Could you repeat the data word for word while skipping the pictures?

+ + + + + + +

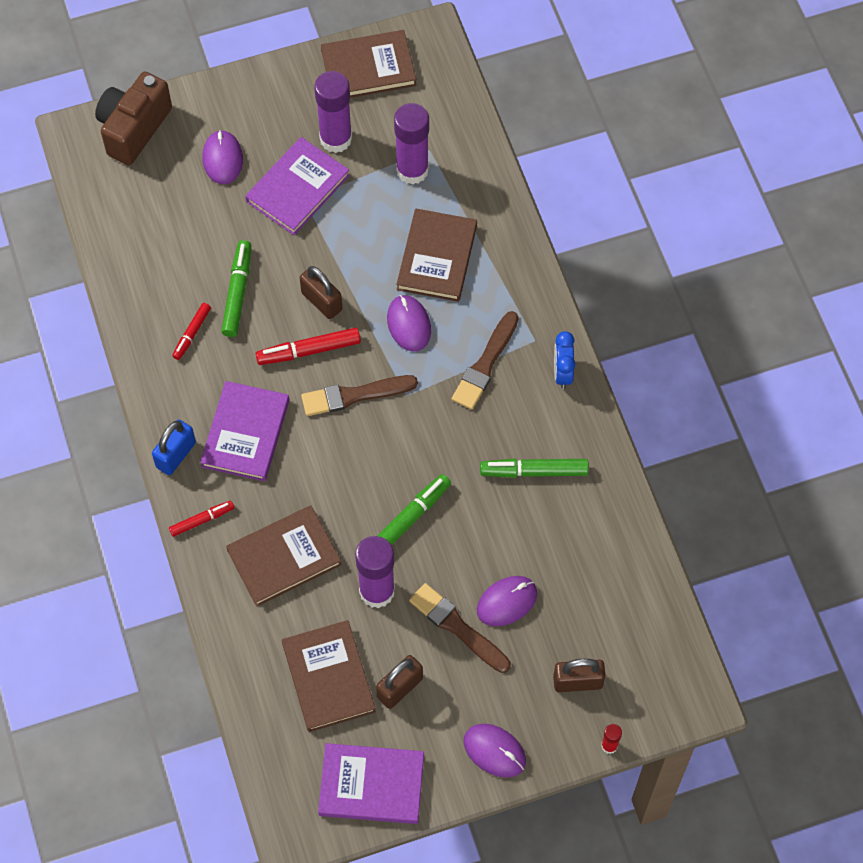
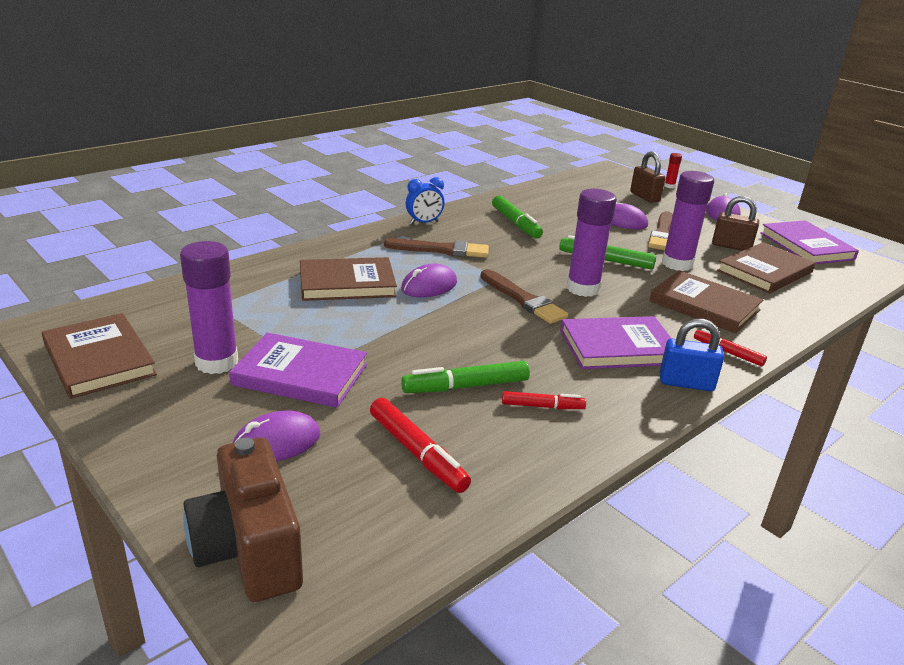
camera: 115 degrees left, 35 degrees down
(133, 129) = (249, 550): brown camera -> brown camera turned 60 degrees clockwise
(309, 350) = (498, 330): red marker -> red marker (417, 453)
(321, 301) = (438, 333): brown padlock -> none
(412, 170) = (246, 310): purple glue stick -> purple glue stick (583, 289)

+ + + + + + +

▶ [RESPONSE BELOW]
camera: 115 degrees left, 35 degrees down
(133, 129) = (249, 550): brown camera -> brown camera turned 60 degrees clockwise
(309, 350) = (498, 330): red marker -> red marker (417, 453)
(321, 301) = (438, 333): brown padlock -> none
(412, 170) = (246, 310): purple glue stick -> purple glue stick (583, 289)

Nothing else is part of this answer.